**Prompt**.
Hand back the entries below exactly.
Top of Available records
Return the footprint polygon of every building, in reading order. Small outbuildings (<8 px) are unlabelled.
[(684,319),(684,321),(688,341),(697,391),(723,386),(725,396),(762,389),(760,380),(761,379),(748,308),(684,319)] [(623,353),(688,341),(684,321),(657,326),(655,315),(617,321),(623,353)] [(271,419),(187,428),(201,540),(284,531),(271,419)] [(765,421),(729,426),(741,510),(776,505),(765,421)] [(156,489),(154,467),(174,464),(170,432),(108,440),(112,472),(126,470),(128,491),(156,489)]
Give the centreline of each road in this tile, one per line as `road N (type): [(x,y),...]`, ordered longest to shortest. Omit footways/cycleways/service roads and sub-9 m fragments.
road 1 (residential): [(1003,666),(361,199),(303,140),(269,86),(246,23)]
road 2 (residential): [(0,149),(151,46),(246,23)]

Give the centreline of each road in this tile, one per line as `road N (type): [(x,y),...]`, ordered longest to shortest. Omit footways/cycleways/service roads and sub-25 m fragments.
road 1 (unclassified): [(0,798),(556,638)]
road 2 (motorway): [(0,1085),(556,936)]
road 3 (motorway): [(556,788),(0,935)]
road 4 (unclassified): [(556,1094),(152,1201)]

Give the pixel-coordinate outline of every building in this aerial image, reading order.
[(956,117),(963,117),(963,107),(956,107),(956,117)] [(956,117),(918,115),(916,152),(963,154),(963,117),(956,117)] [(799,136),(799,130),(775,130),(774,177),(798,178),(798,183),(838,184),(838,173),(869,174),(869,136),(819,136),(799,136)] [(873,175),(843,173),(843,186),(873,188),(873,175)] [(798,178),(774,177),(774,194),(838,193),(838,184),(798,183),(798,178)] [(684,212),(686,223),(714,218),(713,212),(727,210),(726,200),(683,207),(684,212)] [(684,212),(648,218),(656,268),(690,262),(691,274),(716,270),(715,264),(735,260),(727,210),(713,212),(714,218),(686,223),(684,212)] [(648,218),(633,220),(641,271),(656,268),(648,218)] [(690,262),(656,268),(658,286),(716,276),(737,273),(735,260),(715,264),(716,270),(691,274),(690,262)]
Bottom of Available records
**Task output**.
Return the footprint polygon of every building, in reading order. Small outbuildings (<8 px) are unlabelled.
[(684,319),(684,321),(688,341),(697,391),(723,386),(725,396),(762,389),(760,380),(761,379),(748,308),(684,319)] [(623,353),(688,341),(684,321),(657,326),(655,315),(617,321),(623,353)] [(271,419),(187,428),(201,540),(284,531),(271,419)] [(765,421),(729,426),(741,510),(776,505),(765,421)] [(156,489),(154,467),(174,464),(170,432),(108,440),(112,472),(126,470),(128,491),(156,489)]
Give the centreline of each road in this tile, one per line as `road N (type): [(x,y),...]`, ordered longest to shortest. Omit footways/cycleways/service roads and sub-9 m fragments.
road 1 (residential): [(1003,666),(361,199),(303,140),(269,86),(246,23)]
road 2 (residential): [(0,149),(151,46),(246,23)]

Give the centreline of each road in this tile, one per line as `road N (type): [(x,y),...]`, ordered longest to shortest. Omit footways/cycleways/service roads and sub-25 m fragments.
road 1 (unclassified): [(0,798),(556,638)]
road 2 (motorway): [(0,1085),(556,936)]
road 3 (motorway): [(556,788),(0,935)]
road 4 (unclassified): [(556,1094),(152,1201)]

Give the pixel-coordinate outline of every building in this aerial image, reading order.
[(956,117),(963,117),(963,107),(956,107),(956,117)] [(956,117),(918,115),(916,152),(963,154),(963,117),(956,117)] [(799,136),(799,130),(775,130),(774,177),(798,178),(798,183),(838,184),(838,173),(869,174),(869,136),(819,136),(799,136)] [(873,175),(843,173),(843,186),(873,188),(873,175)] [(798,178),(774,177),(774,194),(838,193),(838,184),(798,183),(798,178)] [(684,212),(686,223),(714,218),(713,212),(727,210),(726,200),(683,207),(684,212)] [(684,212),(648,218),(656,268),(690,262),(691,274),(716,270),(715,264),(735,260),(727,210),(713,212),(714,218),(686,223),(684,212)] [(648,218),(633,220),(641,271),(656,268),(648,218)] [(690,262),(656,268),(658,286),(716,276),(737,273),(735,260),(715,264),(716,270),(691,274),(690,262)]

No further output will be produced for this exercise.